Yang Diminta.
Tulis ulang bagian yang dimulai dari baris berisi "Is green glossy" dan berakhir pada baris berisi "The point (450, 308) is behind.", dengan mengganti "green leafy tree" menjadi "tall leafy tree" tanpa mengubah apa pun selain itu.

Bahan Kutipan.
● ● ● ●

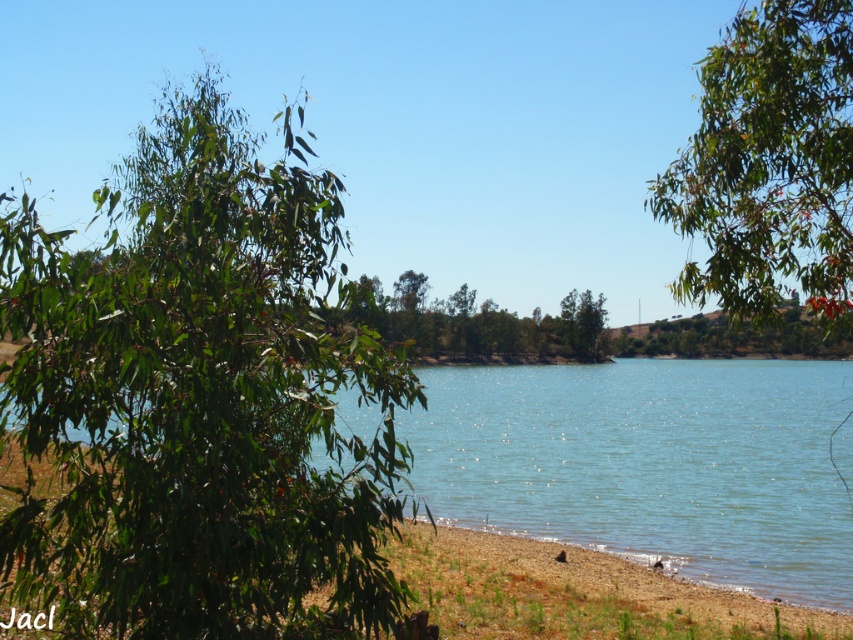
Is the position of clear blue water at center more distant than that of green glossy leaves at upper right?

Yes.

Does clear blue water at center appear on the right side of green glossy leaves at upper right?

Yes, clear blue water at center is to the right of green glossy leaves at upper right.

Identify the location of clear blue water at center. The height and width of the screenshot is (640, 853). (650, 464).

Identify the location of clear blue water at center. This screenshot has width=853, height=640. (650, 464).

Is point (730, 180) positioned after point (363, 285)?

No, it is not.

Is green glossy leaves at upper right further to the viewer compared to green leafy tree at center?

Yes, it is behind green leafy tree at center.

Which is behind, point (819, 109) or point (450, 308)?

The point (450, 308) is behind.

This screenshot has width=853, height=640. Identify the location of green glossy leaves at upper right. (769, 164).

Can you confirm if green leafy tree at left is wider than clear blue water at center?

No.

Describe the element at coordinates (196, 401) in the screenshot. I see `green leafy tree at left` at that location.

What are the coordinates of `green leafy tree at left` in the screenshot? It's located at (196, 401).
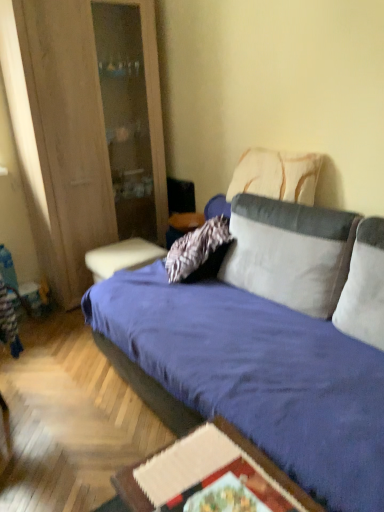
You are a GUI agent. You are given a task and a screenshot of the screen. Output one action in this format:
    pyautogui.click(x=<x>, y=<y>)
    Task: Click on the free space above wooden textured table at lower center, placed as the 2th table when sorted from top to bottom (from a real-world perspective)
    
    Given the screenshot: What is the action you would take?
    pyautogui.click(x=208, y=476)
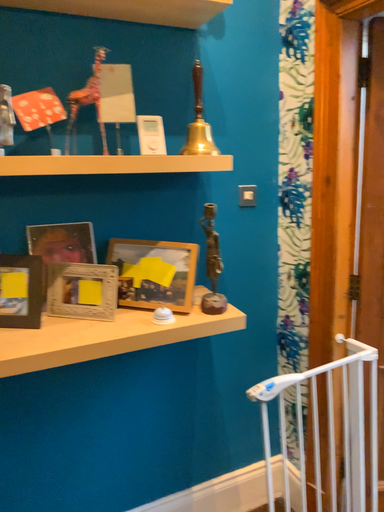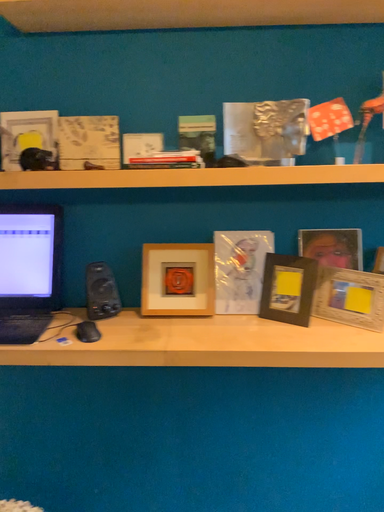
Question: How did the camera likely rotate when shooting the video?

Choices:
 (A) rotated left
 (B) rotated right

Answer: (A)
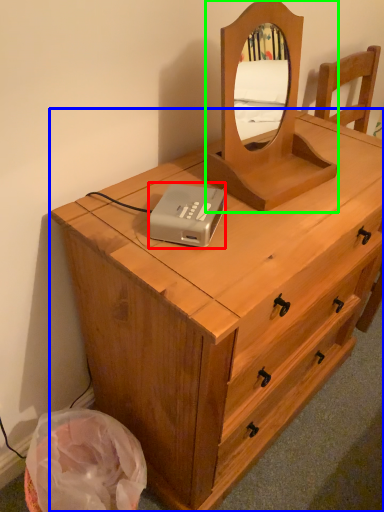
Question: Considering the real-world distances, which object is closest to cassette (highlighted by a red box)? chest of drawers (highlighted by a blue box) or mirror (highlighted by a green box).

Choices:
 (A) chest of drawers
 (B) mirror

Answer: (B)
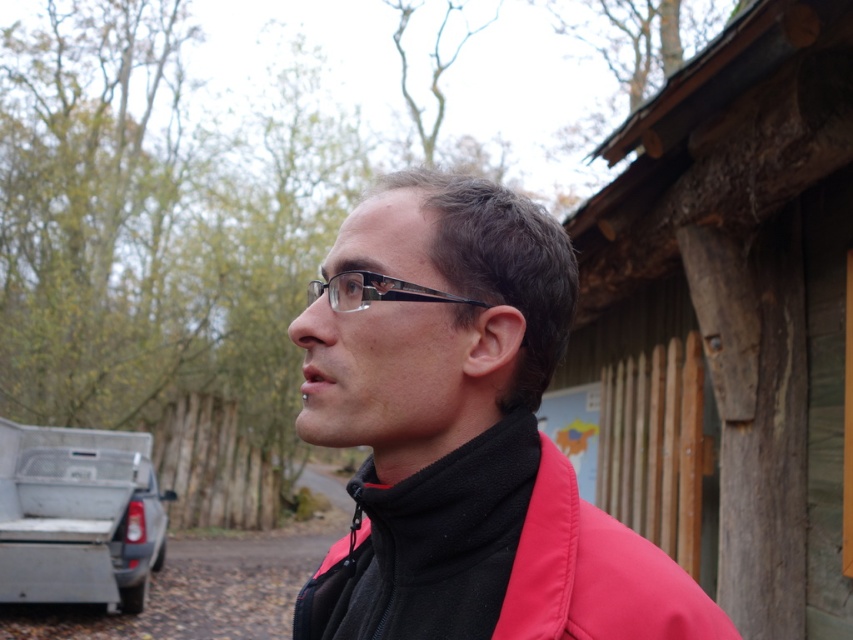
Question: Which point is closer to the camera?

Choices:
 (A) (22, 426)
 (B) (759, 42)
 (C) (329, 282)

Answer: (C)

Question: Is wooden at right further to the viewer compared to black plastic glasses at center?

Choices:
 (A) yes
 (B) no

Answer: (A)

Question: Estimate the real-world distances between objects in this image. Which object is closer to the wooden at right?

Choices:
 (A) black plastic glasses at center
 (B) pink matte jacket at center
 (C) pink fleece jacket at center
 (D) silver metallic truck at lower left

Answer: (B)

Question: Does wooden at right appear on the left side of pink matte jacket at center?

Choices:
 (A) no
 (B) yes

Answer: (A)

Question: Does pink matte jacket at center have a greater width compared to black plastic glasses at center?

Choices:
 (A) yes
 (B) no

Answer: (A)

Question: Which of these objects is positioned farthest from the silver metallic truck at lower left?

Choices:
 (A) black plastic glasses at center
 (B) pink fleece jacket at center

Answer: (A)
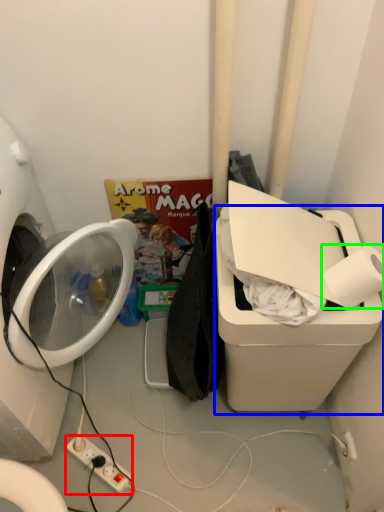
Question: Based on their relative distances, which object is nearer to electric outlet (highlighted by a red box)? Choose from water cooler (highlighted by a blue box) and toilet paper (highlighted by a green box).

Choices:
 (A) water cooler
 (B) toilet paper

Answer: (A)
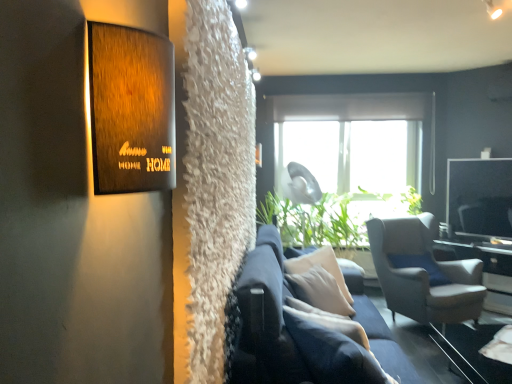
Question: Does point (474, 360) appear closer or farther from the camera than point (248, 357)?

Choices:
 (A) closer
 (B) farther

Answer: (B)

Question: From a real-world perspective, is transparent glass table at lower right positioned above or below navy blue fabric couch at center?

Choices:
 (A) above
 (B) below

Answer: (B)

Question: Which object is the closest to the white glossy table at right?

Choices:
 (A) transparent glass table at lower right
 (B) navy blue fabric couch at center
 (C) matte gray fabric armchair at right

Answer: (C)

Question: Which object is positioned closest to the matte gray fabric armchair at right?

Choices:
 (A) white glossy table at right
 (B) transparent glass table at lower right
 (C) navy blue fabric couch at center

Answer: (B)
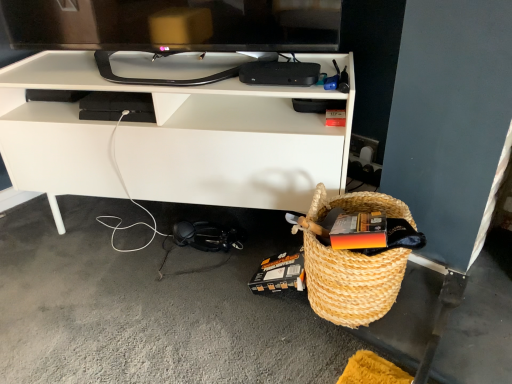
Question: In the image, is white matte desk at center on the left side or the right side of black glossy tv at upper center?

Choices:
 (A) right
 (B) left

Answer: (A)

Question: Considering the positions of white matte desk at center and black glossy tv at upper center in the image, is white matte desk at center taller or shorter than black glossy tv at upper center?

Choices:
 (A) tall
 (B) short

Answer: (A)

Question: Which of these objects is positioned farthest from the natural woven picnic basket at lower right?

Choices:
 (A) black glossy tv at upper center
 (B) white matte desk at center

Answer: (A)

Question: Based on their relative distances, which object is nearer to the white matte desk at center?

Choices:
 (A) black glossy tv at upper center
 (B) natural woven picnic basket at lower right

Answer: (A)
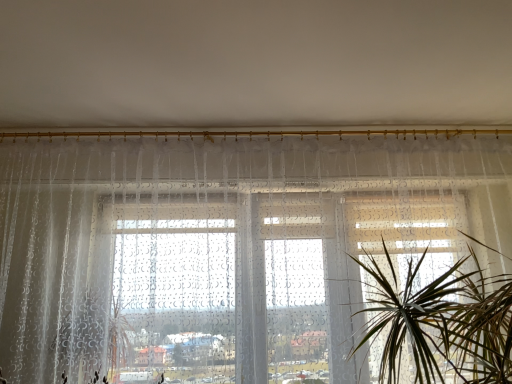
Based on the photo, in order to face green leafy plant at center, should I rotate leftwards or rightwards?

To face it directly, rotate right by 27.627 degrees.

What do you see at coordinates (443, 323) in the screenshot? I see `green leafy plant at center` at bounding box center [443, 323].

Locate an element on the screen. The height and width of the screenshot is (384, 512). green leafy plant at center is located at coordinates (443, 323).

Describe the element at coordinates (228, 248) in the screenshot. I see `transparent fabric window at center` at that location.

Image resolution: width=512 pixels, height=384 pixels. Find the location of `transparent fabric window at center`. transparent fabric window at center is located at coordinates [228, 248].

Where is `green leafy plant at center`? green leafy plant at center is located at coordinates (443, 323).

Which object is positioned more to the right, transparent fabric window at center or green leafy plant at center?

From the viewer's perspective, green leafy plant at center appears more on the right side.

Which object is further away from the camera taking this photo, transparent fabric window at center or green leafy plant at center?

transparent fabric window at center is further away from the camera.

Is point (463, 246) positioned after point (430, 351)?

Yes, it is.

From the image's perspective, does transparent fabric window at center appear higher than green leafy plant at center?

Yes.

From a real-world perspective, is transparent fabric window at center physically below green leafy plant at center?

Incorrect, from a real-world perspective, transparent fabric window at center is higher than green leafy plant at center.

Considering the sizes of objects transparent fabric window at center and green leafy plant at center in the image provided, who is thinner, transparent fabric window at center or green leafy plant at center?

transparent fabric window at center.

Which of these two, transparent fabric window at center or green leafy plant at center, stands taller?

With more height is transparent fabric window at center.

Considering the relative sizes of transparent fabric window at center and green leafy plant at center in the image provided, is transparent fabric window at center smaller than green leafy plant at center?

Incorrect, transparent fabric window at center is not smaller in size than green leafy plant at center.

Consider the image. Is transparent fabric window at center surrounding green leafy plant at center?

Definitely not — green leafy plant at center is not inside transparent fabric window at center.

Is transparent fabric window at center with green leafy plant at center?

transparent fabric window at center is not next to green leafy plant at center, and they're not touching.

Could you tell me if transparent fabric window at center is facing green leafy plant at center?

Yes.

The width and height of the screenshot is (512, 384). I want to click on window on the left of green leafy plant at center, so click(228, 248).

Considering the relative positions of green leafy plant at center and transparent fabric window at center in the image provided, is green leafy plant at center to the left of transparent fabric window at center from the viewer's perspective?

No.

Is the position of green leafy plant at center less distant than that of transparent fabric window at center?

Yes, it is in front of transparent fabric window at center.

Which is closer, (448, 317) or (426, 198)?

Clearly, point (448, 317) is closer to the camera than point (426, 198).

From the image's perspective, is green leafy plant at center on top of transparent fabric window at center?

A: Incorrect, from the image's perspective, green leafy plant at center is lower than transparent fabric window at center.

From a real-world perspective, relative to transparent fabric window at center, is green leafy plant at center vertically above or below?

green leafy plant at center is below transparent fabric window at center.

Considering the sizes of objects green leafy plant at center and transparent fabric window at center in the image provided, who is thinner, green leafy plant at center or transparent fabric window at center?

With smaller width is transparent fabric window at center.

Can you confirm if green leafy plant at center is shorter than transparent fabric window at center?

Yes, green leafy plant at center is shorter than transparent fabric window at center.

Does green leafy plant at center have a larger size compared to transparent fabric window at center?

Actually, green leafy plant at center might be smaller than transparent fabric window at center.

Based on the photo, is transparent fabric window at center inside green leafy plant at center?

That's incorrect, transparent fabric window at center is not inside green leafy plant at center.

Is green leafy plant at center positioned far away from transparent fabric window at center?

No.

Could you tell me if green leafy plant at center is facing transparent fabric window at center?

Yes.

Consider the image. How far apart are green leafy plant at center and transparent fabric window at center?

They are 22.88 inches apart.

I want to click on houseplant on the right of transparent fabric window at center, so click(443, 323).

The width and height of the screenshot is (512, 384). I want to click on window located behind the green leafy plant at center, so click(x=228, y=248).

Locate an element on the screen. This screenshot has height=384, width=512. window above the green leafy plant at center (from a real-world perspective) is located at coordinates (228, 248).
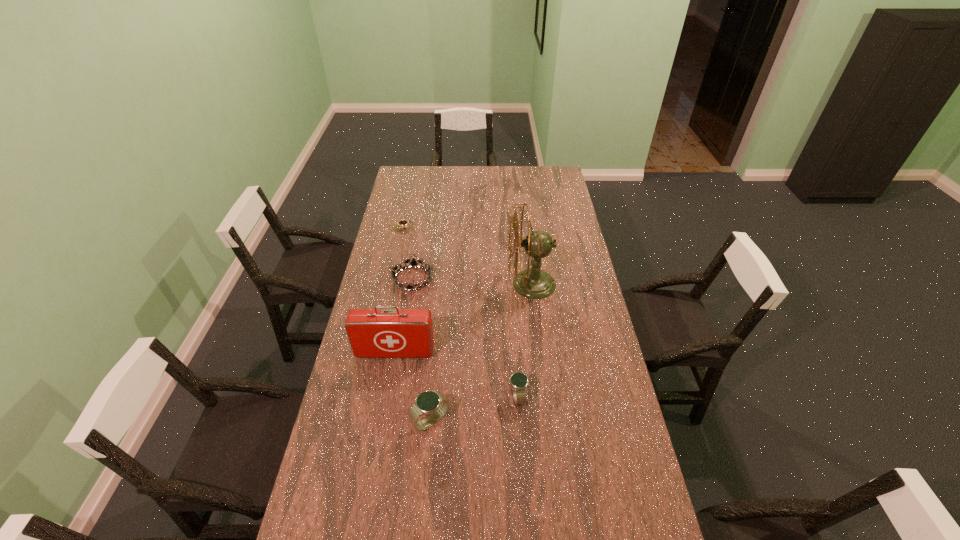
This screenshot has width=960, height=540. In order to click on free space that satisfies the following two spatial constraints: 1. on the front-facing side of the fifth tallest object; 2. on the left side of the fourth tallest object in this screenshot , I will do `click(394, 396)`.

Find the location of a particular element. The width and height of the screenshot is (960, 540). vacant space that satisfies the following two spatial constraints: 1. in front of the tallest object, directing air flow; 2. on the side of the fifth shortest object with the first aid cross symbol is located at coordinates (540, 352).

Where is `free location that satisfies the following two spatial constraints: 1. in front of the fan, directing air flow; 2. on the side of the second tallest object with the first aid cross symbol`? free location that satisfies the following two spatial constraints: 1. in front of the fan, directing air flow; 2. on the side of the second tallest object with the first aid cross symbol is located at coordinates (540, 352).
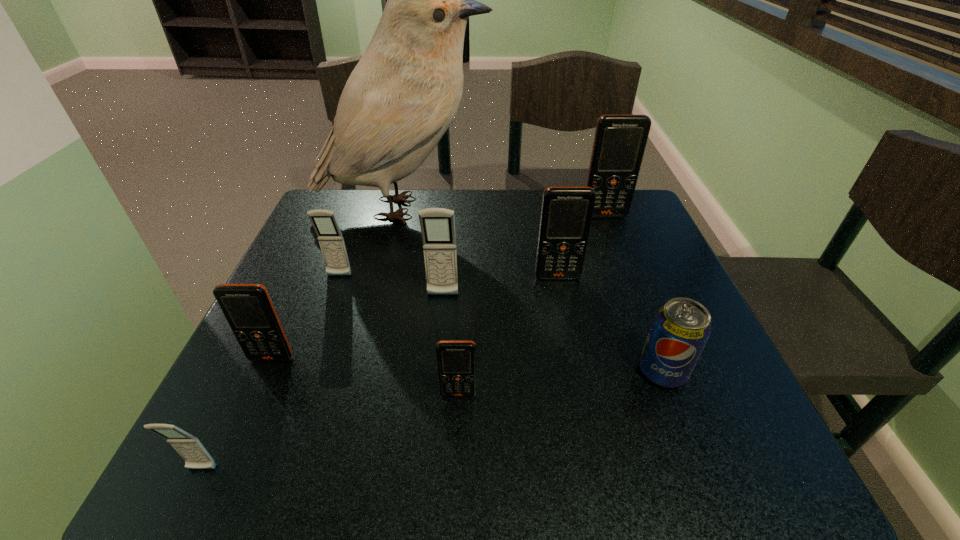
The width and height of the screenshot is (960, 540). I want to click on vacant space situated 0.260m on the screen of the second biggest orange cellular telephone, so click(x=578, y=378).

This screenshot has width=960, height=540. Find the location of `free point located 0.360m on the front-facing side of the third cellular telephone from left to right`. free point located 0.360m on the front-facing side of the third cellular telephone from left to right is located at coordinates (283, 428).

Where is `vacant space positioned on the screen of the second nearest orange cellular telephone`? vacant space positioned on the screen of the second nearest orange cellular telephone is located at coordinates (243, 422).

Identify the location of vacant space located 0.280m on the left of the soda. tap(482, 372).

Find the location of `vacant space located on the screen of the third orange cellular telephone from right to left`. vacant space located on the screen of the third orange cellular telephone from right to left is located at coordinates (457, 443).

This screenshot has height=540, width=960. Identify the location of parakeet that is at the far edge. (403, 94).

At what (x,y) coordinates should I click in order to perform the action: click on cellular telephone at the far edge. Please return your answer as a coordinate pair (x, y). Looking at the image, I should click on (620, 140).

Where is `object located at the near edge`? This screenshot has width=960, height=540. object located at the near edge is located at coordinates (189, 447).

Identify the location of parakeet located in the left edge section of the desktop. This screenshot has height=540, width=960. (403, 94).

Identify the location of cellular telephone present at the right edge. This screenshot has height=540, width=960. (620, 140).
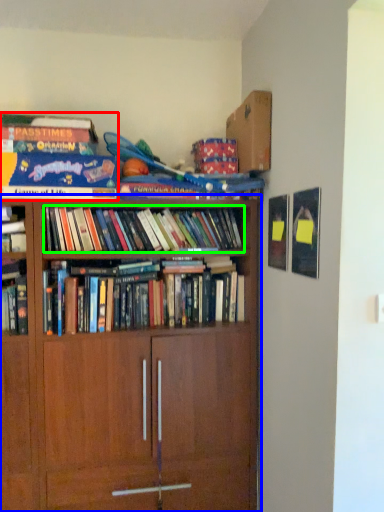
Question: Which object is positioned farthest from book (highlighted by a red box)? Select from bookcase (highlighted by a blue box) and book (highlighted by a green box).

● ● ● ●

Penyelesaian Soal.
Is green glossy leaves at upper right further to the viewer compared to tall leafy tree at center?

Yes, it is behind tall leafy tree at center.

Which is behind, point (819, 109) or point (450, 308)?

The point (450, 308) is behind.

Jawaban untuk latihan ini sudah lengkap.